## DATASET EXCERPTS
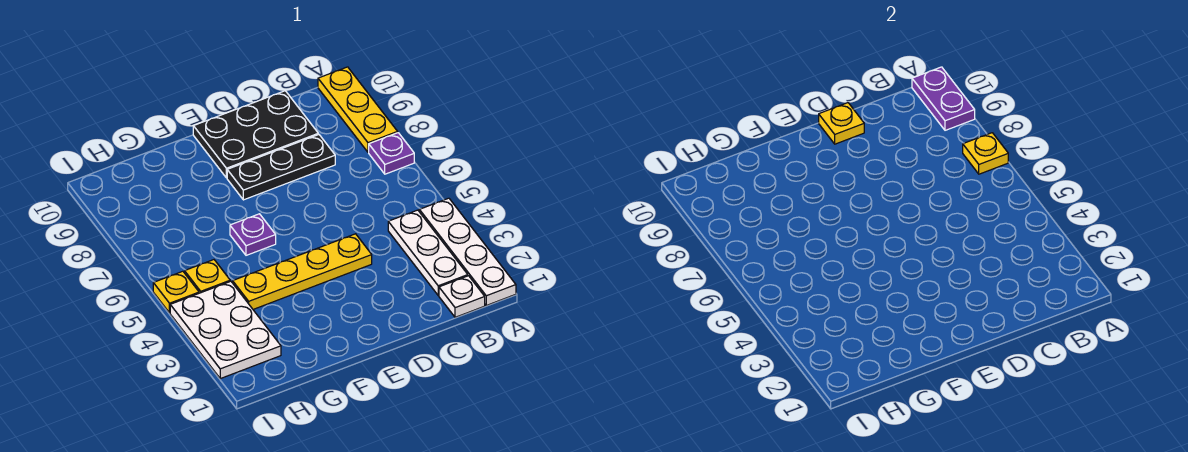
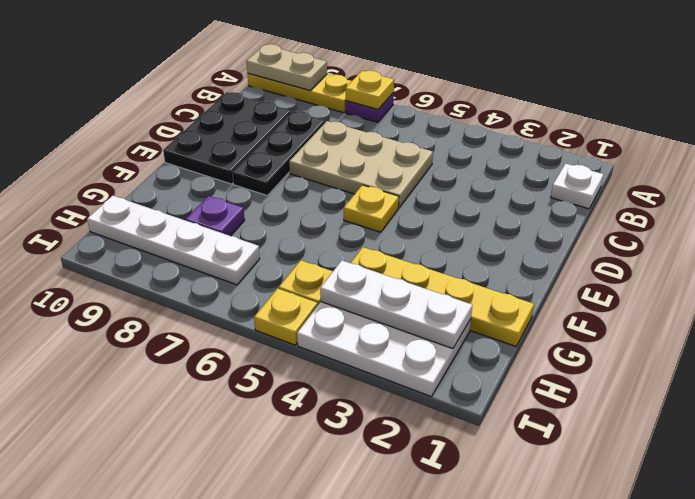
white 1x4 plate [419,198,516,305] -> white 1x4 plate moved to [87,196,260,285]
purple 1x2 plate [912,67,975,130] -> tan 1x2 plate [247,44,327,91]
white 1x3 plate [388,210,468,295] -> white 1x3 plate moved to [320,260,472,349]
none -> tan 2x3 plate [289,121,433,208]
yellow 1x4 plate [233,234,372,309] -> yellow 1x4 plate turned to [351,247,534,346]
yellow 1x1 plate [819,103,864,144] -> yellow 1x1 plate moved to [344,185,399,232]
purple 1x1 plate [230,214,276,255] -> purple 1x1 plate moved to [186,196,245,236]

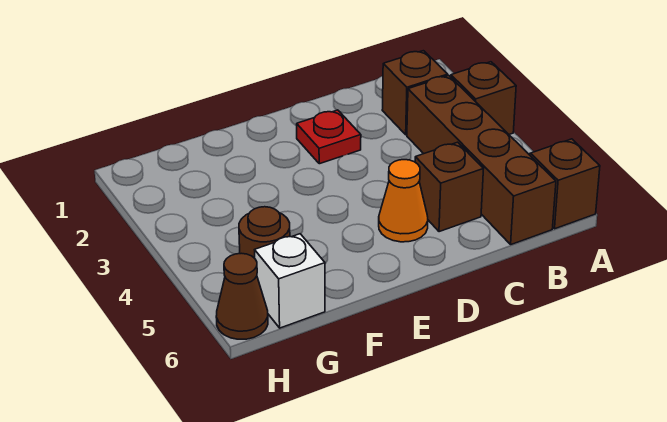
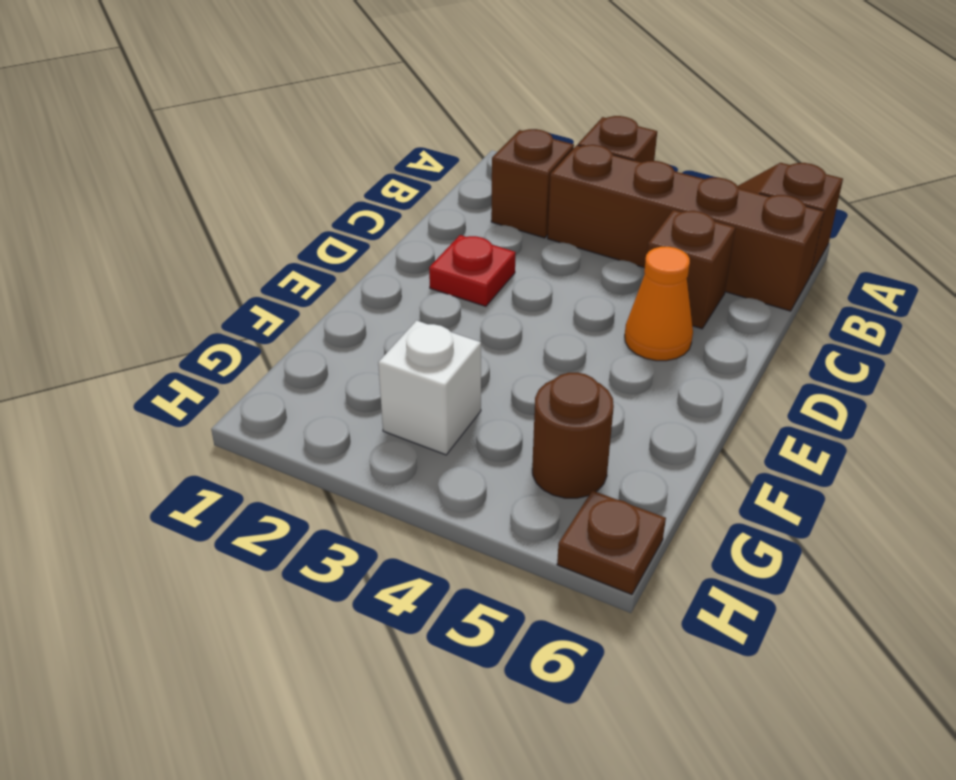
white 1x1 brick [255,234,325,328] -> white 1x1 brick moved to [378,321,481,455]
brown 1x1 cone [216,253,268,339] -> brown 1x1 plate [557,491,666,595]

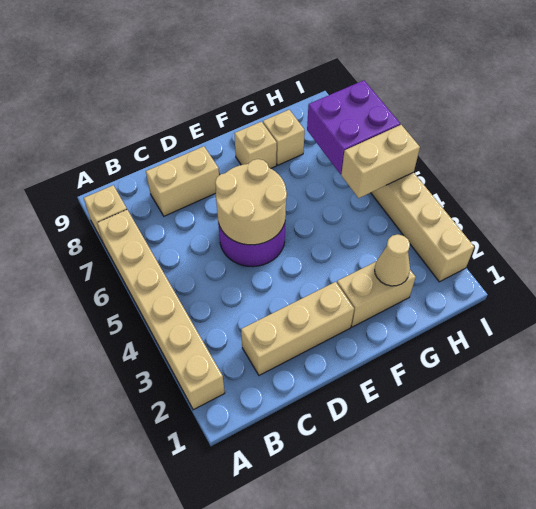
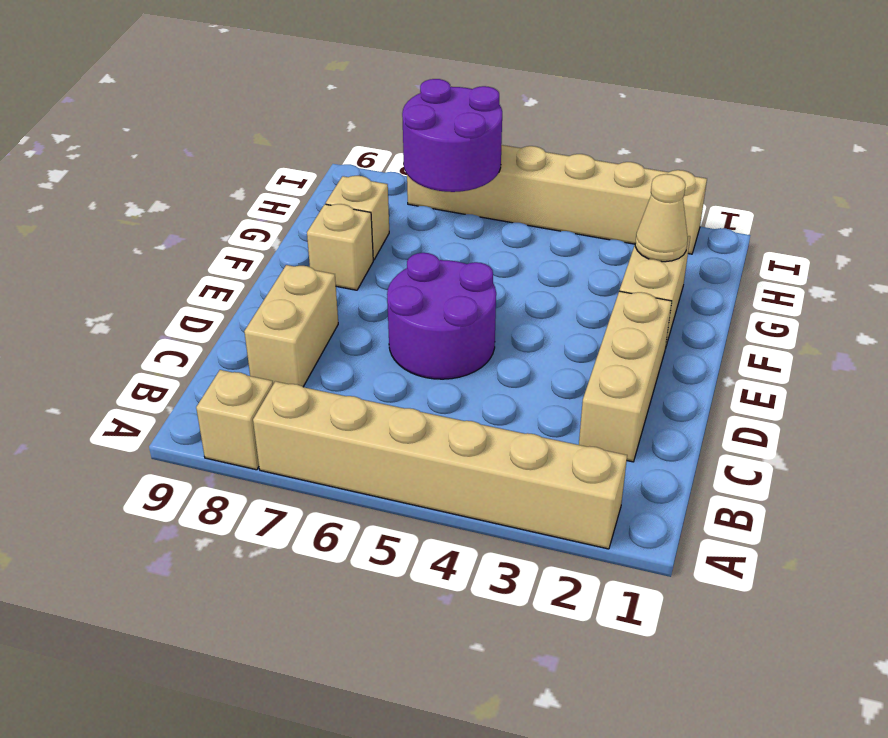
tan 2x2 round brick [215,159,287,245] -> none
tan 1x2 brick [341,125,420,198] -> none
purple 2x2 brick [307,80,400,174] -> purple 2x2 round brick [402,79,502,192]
---
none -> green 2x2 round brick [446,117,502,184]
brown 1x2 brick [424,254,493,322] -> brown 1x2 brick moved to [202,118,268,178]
...
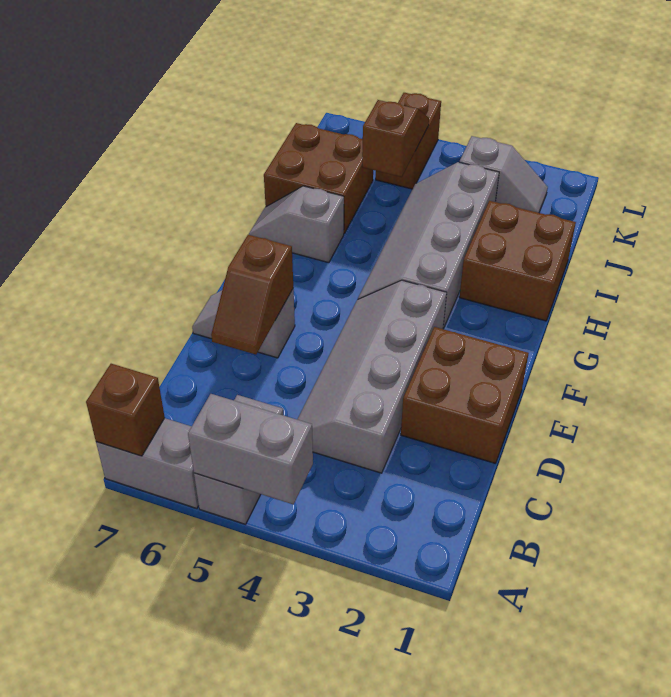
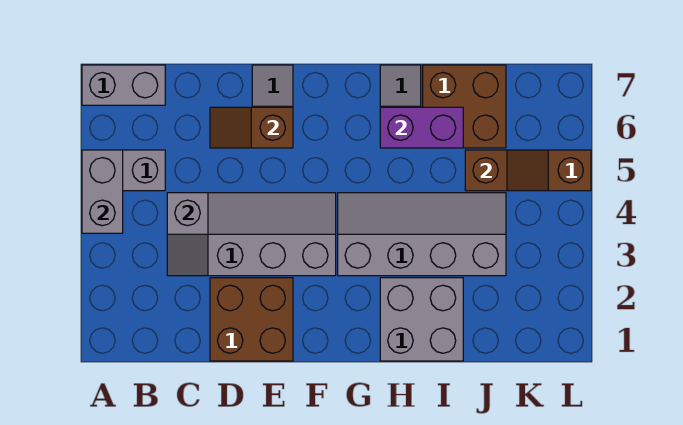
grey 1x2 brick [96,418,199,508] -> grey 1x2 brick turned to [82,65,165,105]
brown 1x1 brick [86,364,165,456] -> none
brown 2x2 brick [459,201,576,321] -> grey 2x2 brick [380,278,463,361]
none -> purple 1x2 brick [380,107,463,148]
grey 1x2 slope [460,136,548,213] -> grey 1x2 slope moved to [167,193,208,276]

## EXERCISE BRIEF
Your answer must be every line from the listing above that holds the string "none".

## SOLUTION
none -> tan 2x3 plate [289,121,433,208]
tan 2x2 round brick [215,159,287,245] -> none
tan 1x2 brick [341,125,420,198] -> none
none -> green 2x2 round brick [446,117,502,184]
brown 1x1 brick [86,364,165,456] -> none
none -> purple 1x2 brick [380,107,463,148]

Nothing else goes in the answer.